PROVIDED MATERIAL Block Start
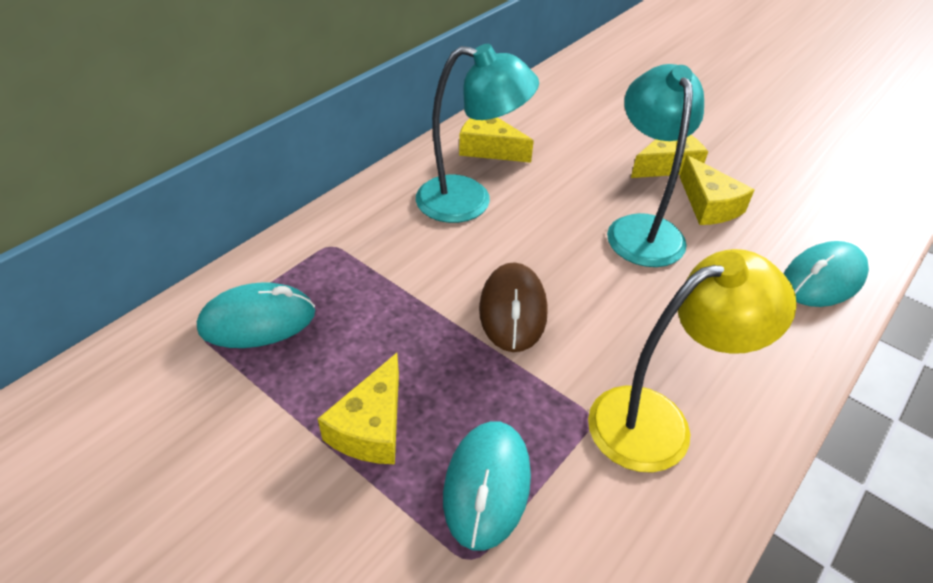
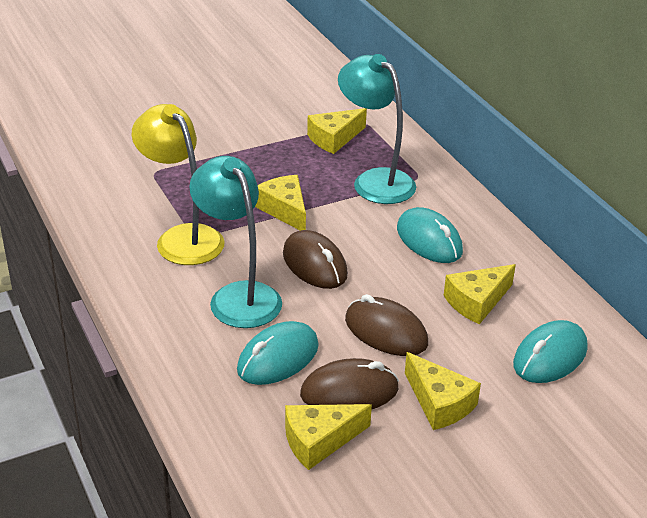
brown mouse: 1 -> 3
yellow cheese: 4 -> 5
PROVIDED MATERIAL Block End
PROVIDED MATERIAL Block Start
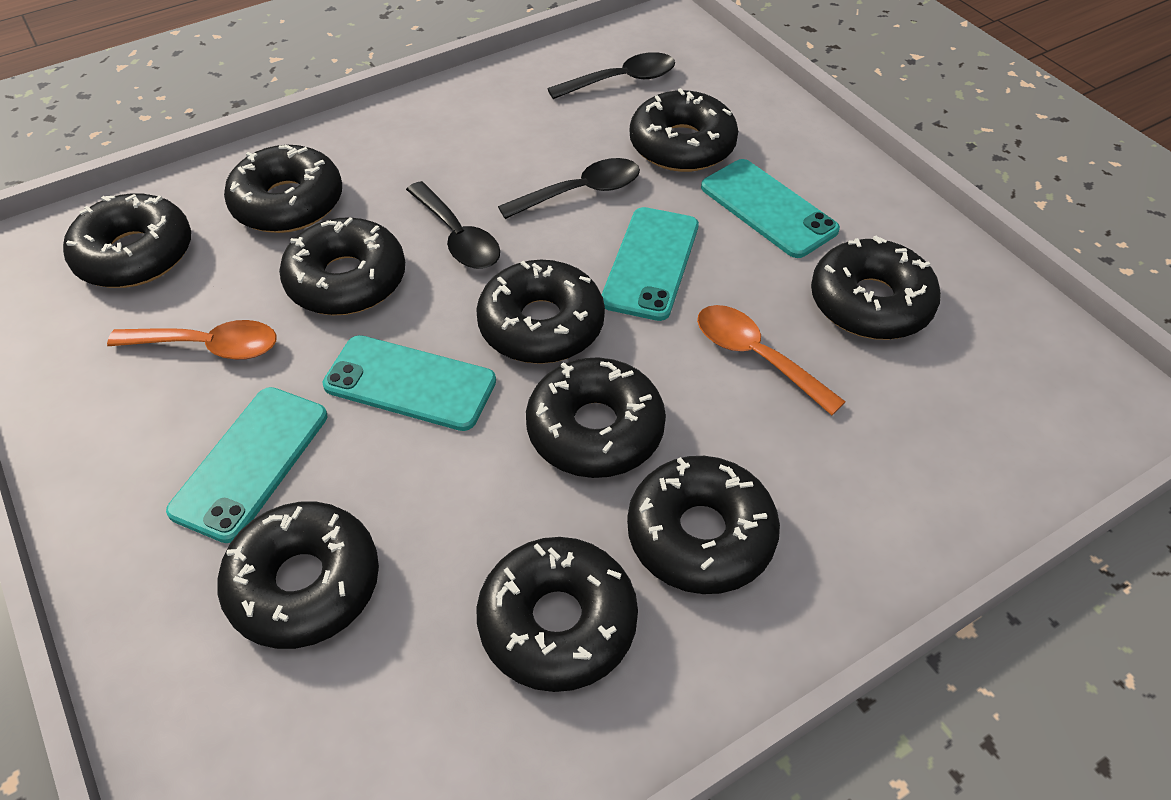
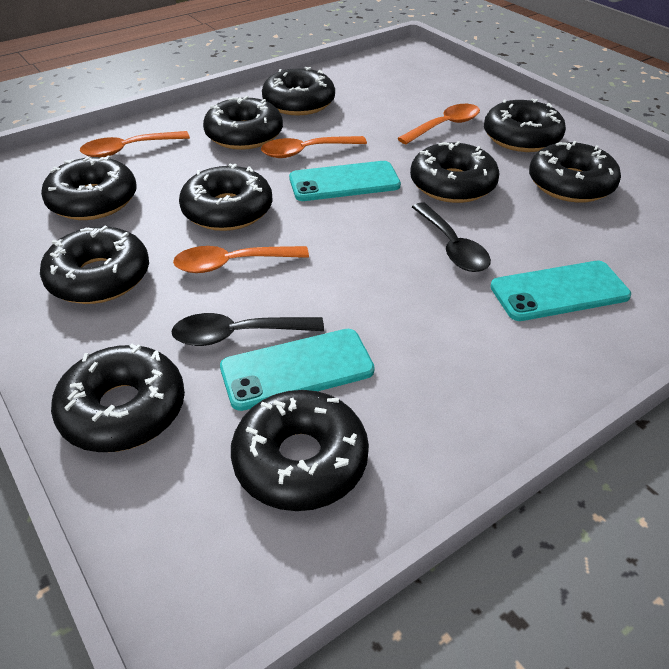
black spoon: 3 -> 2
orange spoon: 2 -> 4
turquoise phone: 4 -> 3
PROVIDED MATERIAL Block End
• _WORK ORDER_
Among the records above, only the lines between the line holding "black spoon: 3 -> 2" and the line holding "turquoise phone: 4 -> 3", inclusive, are to be output, exactly as written.

• _YOUR SOLUTION_
black spoon: 3 -> 2
orange spoon: 2 -> 4
turquoise phone: 4 -> 3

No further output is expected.